→ **Work task**
Lines below that include "plate" are the answer; copy each one.

Scene comparison data:
- - - - -

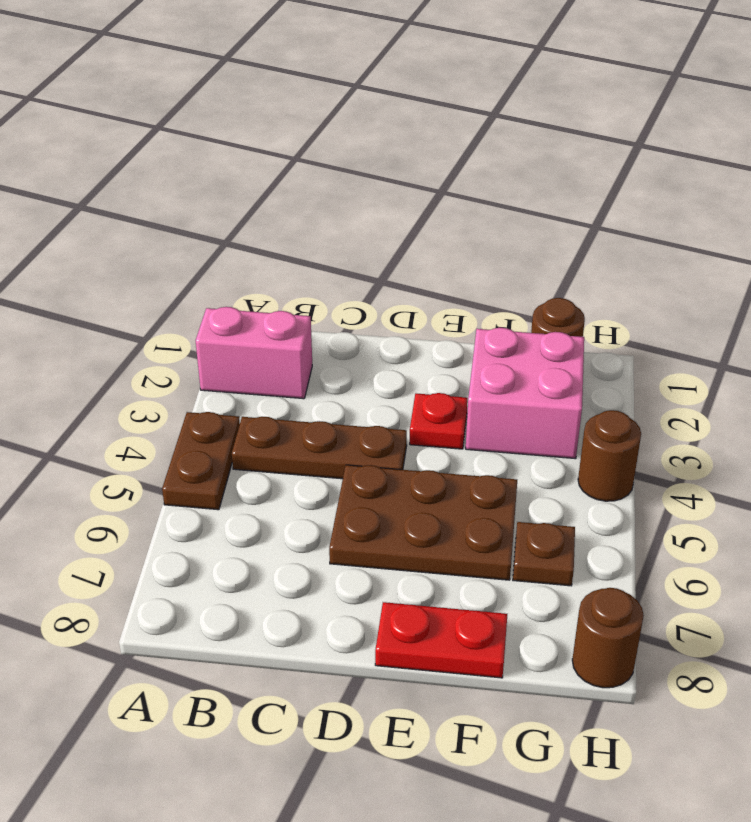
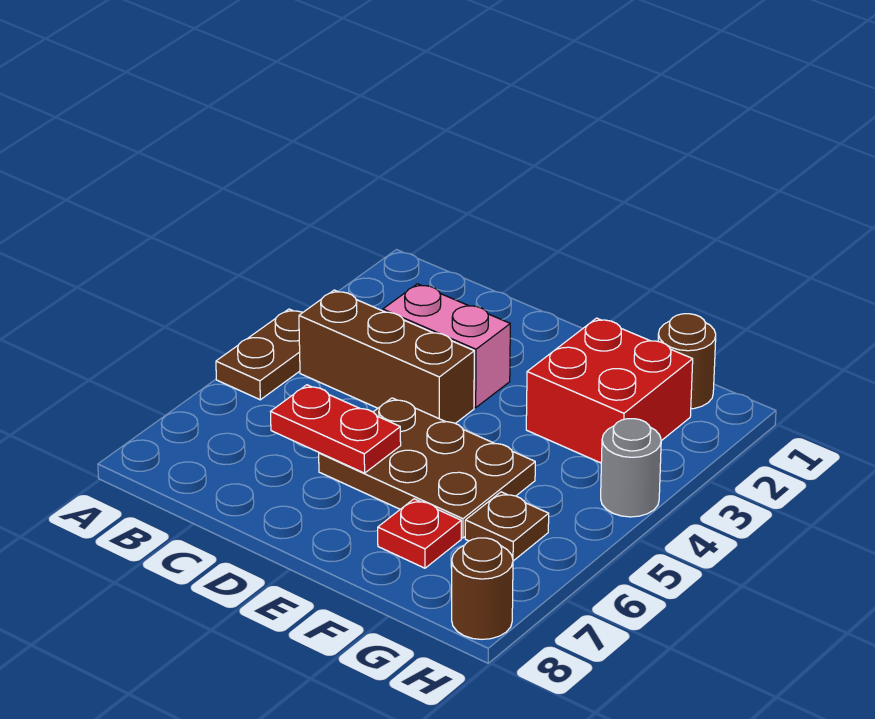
pink brick A2:B2 level 1 -> pink brick C3:D3 level 1
brown plate B4:D4 level 1 -> brown brick B4:D4 level 1
red plate E3 level 1 -> red plate F7 level 1
red plate E8:F8 level 1 -> red plate C6:D6 level 2
pink brick F2:G3 level 1 -> red brick F2:G3 level 1
brown round brick H4 level 1 -> grey round brick H4 level 1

- - - - -

→ **Result of the exercise**
brown plate B4:D4 level 1 -> brown brick B4:D4 level 1
red plate E3 level 1 -> red plate F7 level 1
red plate E8:F8 level 1 -> red plate C6:D6 level 2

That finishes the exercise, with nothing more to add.